How to complete this task -
Could the data below be retyped exactly, without its pictures?

Data extract -
........
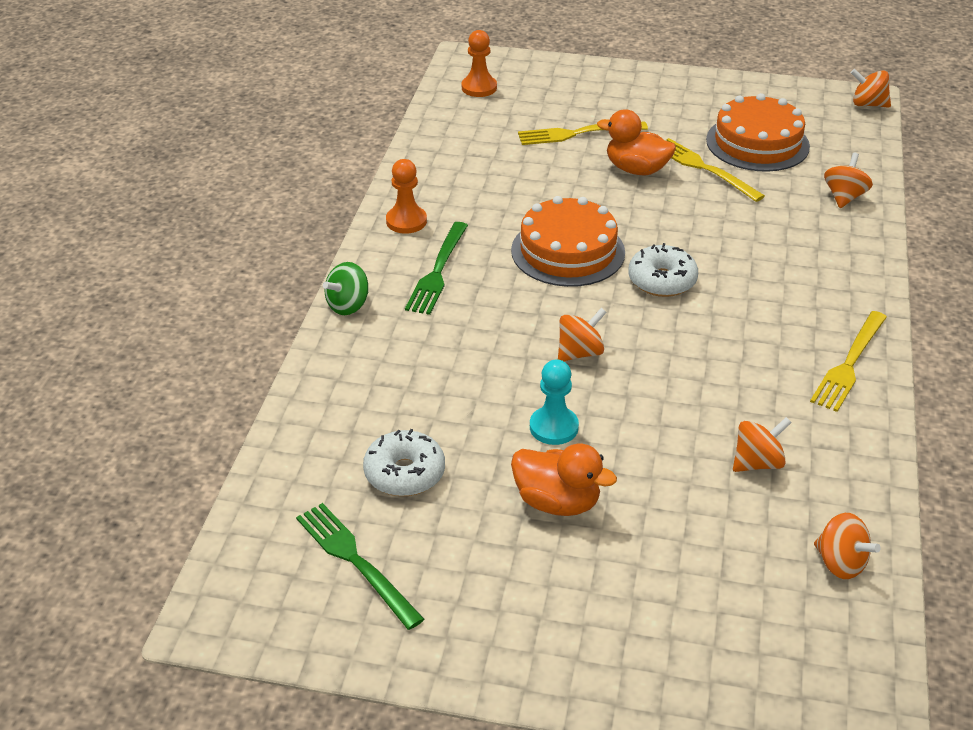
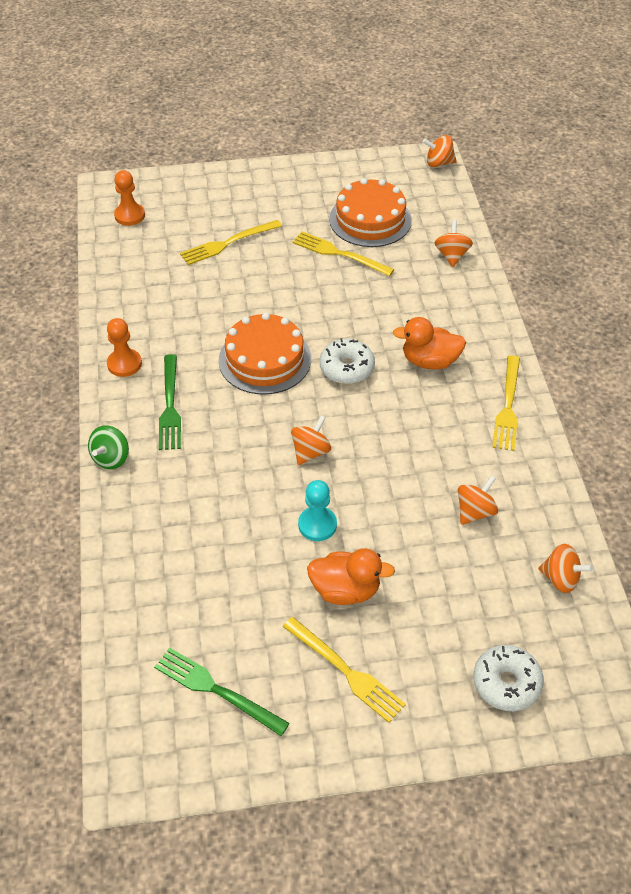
camera: 20 degrees left, 10 degrees up
(404, 473) = (221, 600): white donut -> white donut (506, 683)
(518, 586) = (346, 671): none -> yellow fork
(636, 169) = (287, 267): orange duck -> orange duck (429, 361)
........
Answer box -
camera: 20 degrees left, 10 degrees up
(404, 473) = (221, 600): white donut -> white donut (506, 683)
(518, 586) = (346, 671): none -> yellow fork
(636, 169) = (287, 267): orange duck -> orange duck (429, 361)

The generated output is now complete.